<<<<

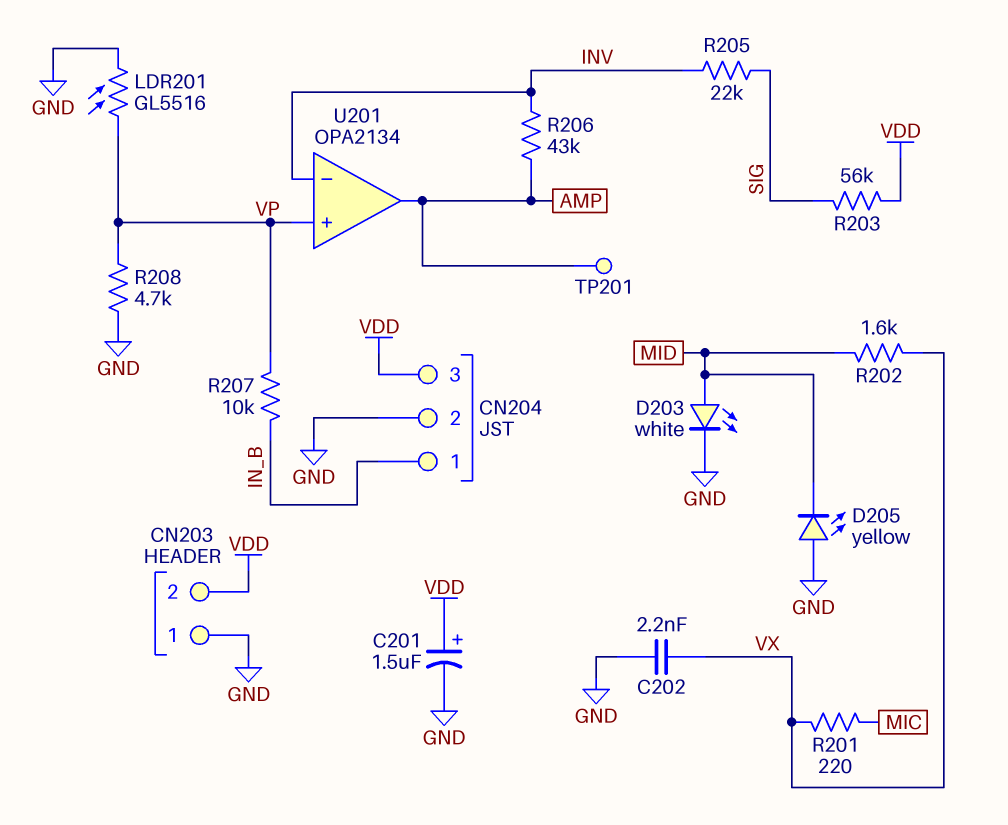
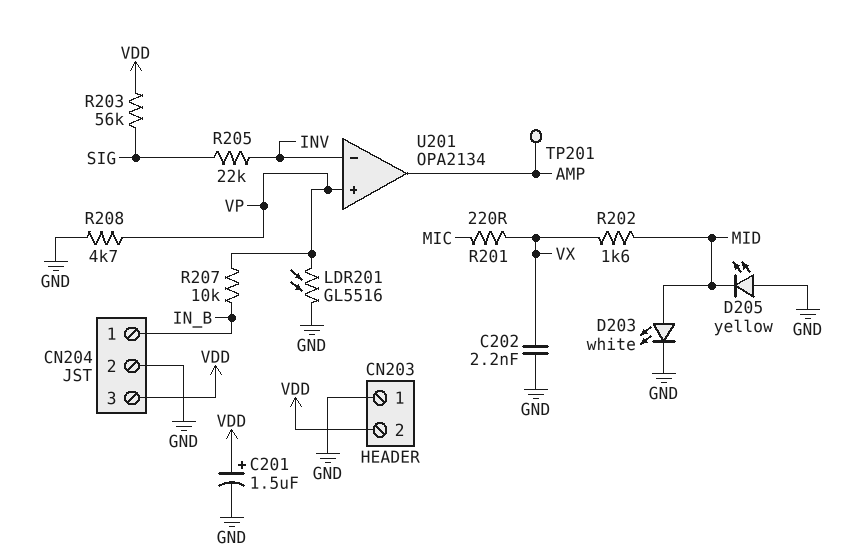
R206: 43k (AMP, INV) -> none

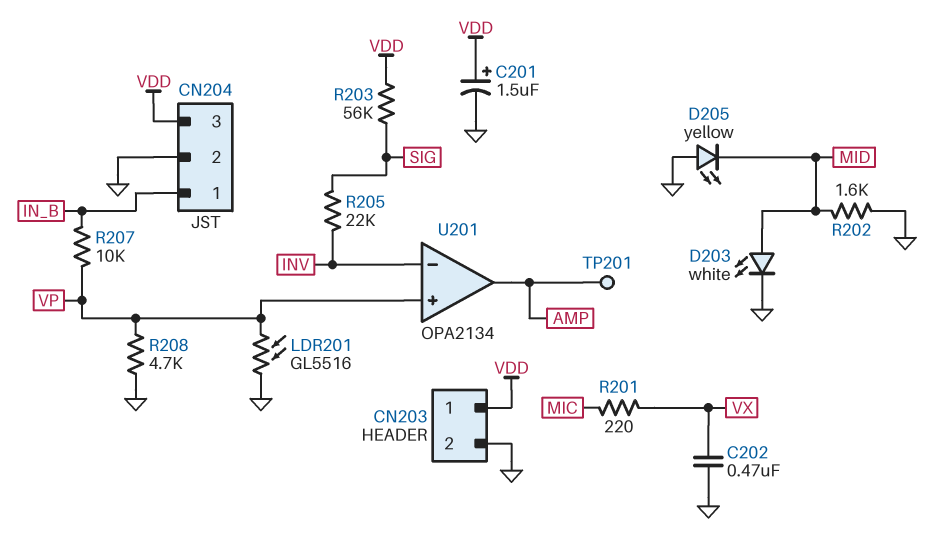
C202: 2.2nF (GND, VX) -> 470nF (GND, VX)
CN203 pin 1: GND -> VDD
CN203 pin 2: VDD -> GND
R202: 1.6k (MID, VX) -> 1.6k (GND, MID)

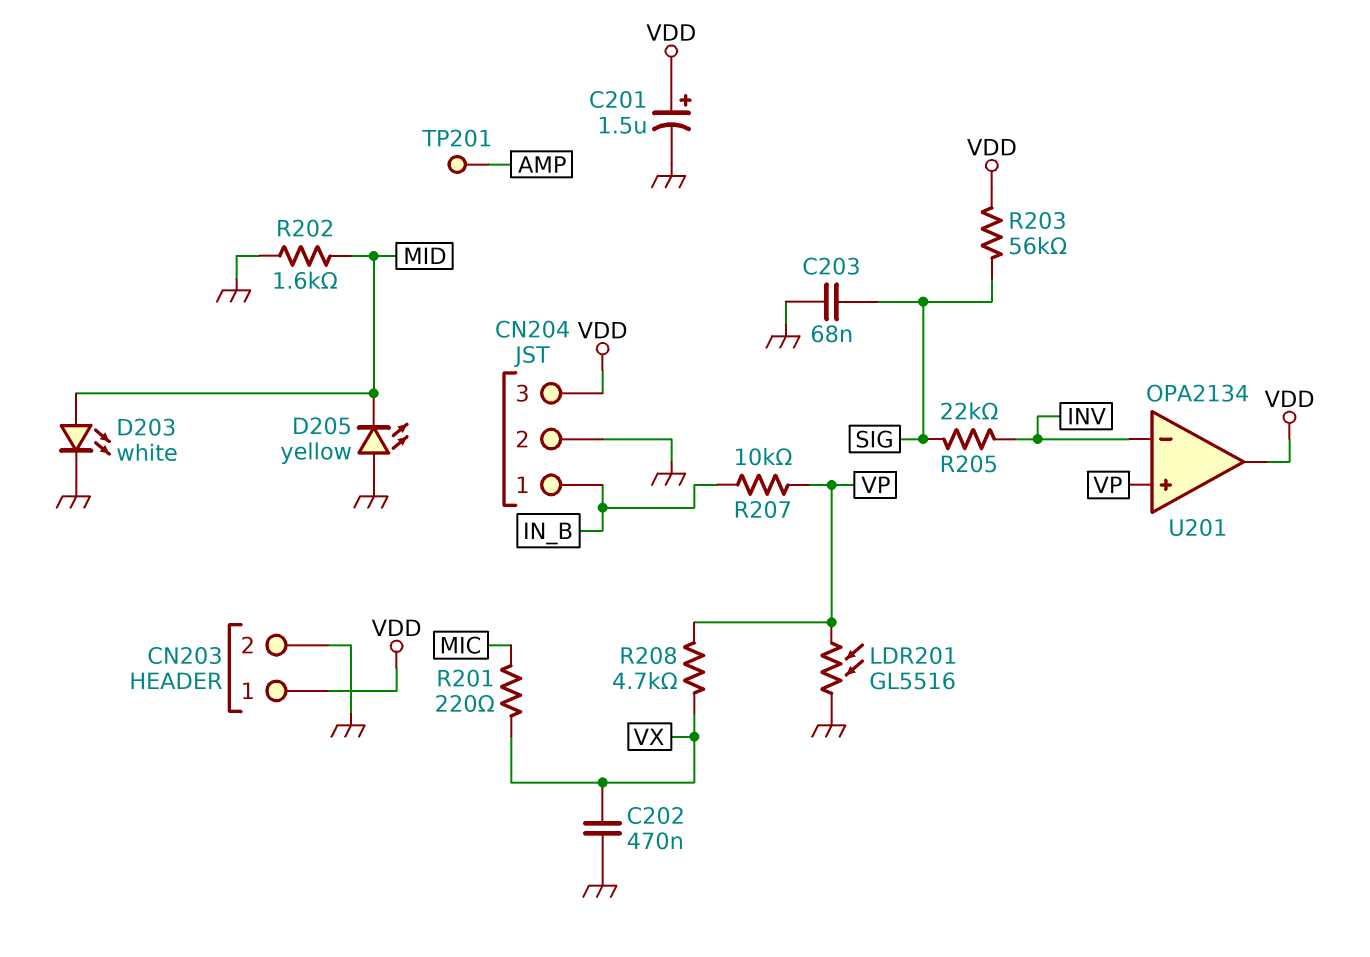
C203: none -> 68nF (GND, SIG)
R208: 4.7k (GND, VP) -> 4.7k (VP, VX)
U201 pin out: AMP -> VDD

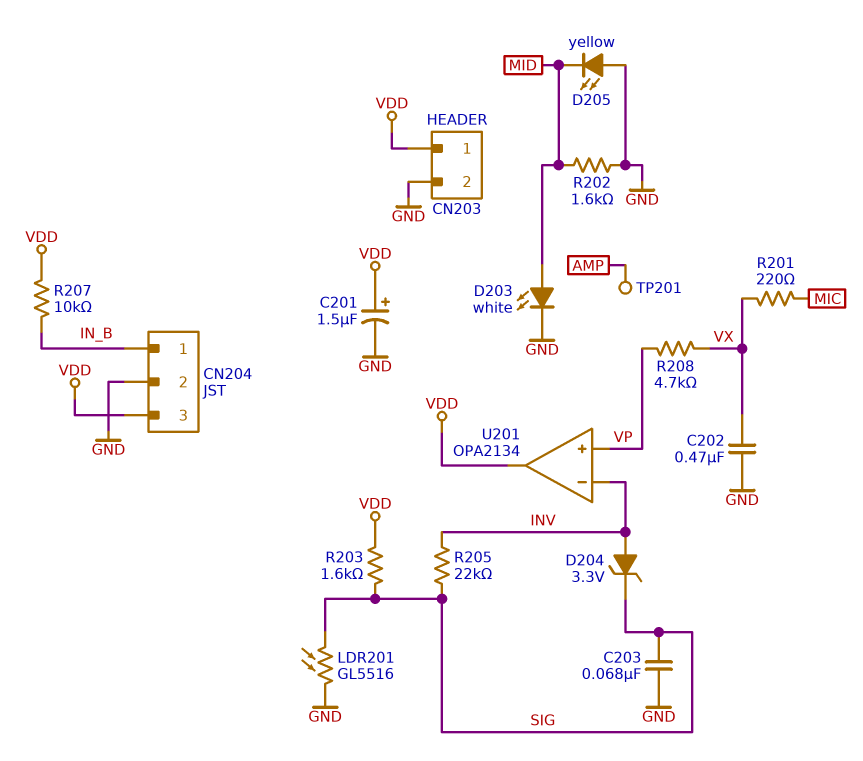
D204: none -> zener 3.3V (A INV, K SIG)
LDR201: GL5516 (GND, VP) -> GL5516 (GND, SIG)
R203: 56k (SIG, VDD) -> 1.6k (SIG, VDD)
R207: 10k (IN_B, VP) -> 10k (IN_B, VDD)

>>>>

◆ Task: Repeat all entries exactly, pictures excluded.

◆ Task answer:
R206: 43k (AMP, INV) -> none

C202: 2.2nF (GND, VX) -> 470nF (GND, VX)
CN203 pin 1: GND -> VDD
CN203 pin 2: VDD -> GND
R202: 1.6k (MID, VX) -> 1.6k (GND, MID)

C203: none -> 68nF (GND, SIG)
R208: 4.7k (GND, VP) -> 4.7k (VP, VX)
U201 pin out: AMP -> VDD

D204: none -> zener 3.3V (A INV, K SIG)
LDR201: GL5516 (GND, VP) -> GL5516 (GND, SIG)
R203: 56k (SIG, VDD) -> 1.6k (SIG, VDD)
R207: 10k (IN_B, VP) -> 10k (IN_B, VDD)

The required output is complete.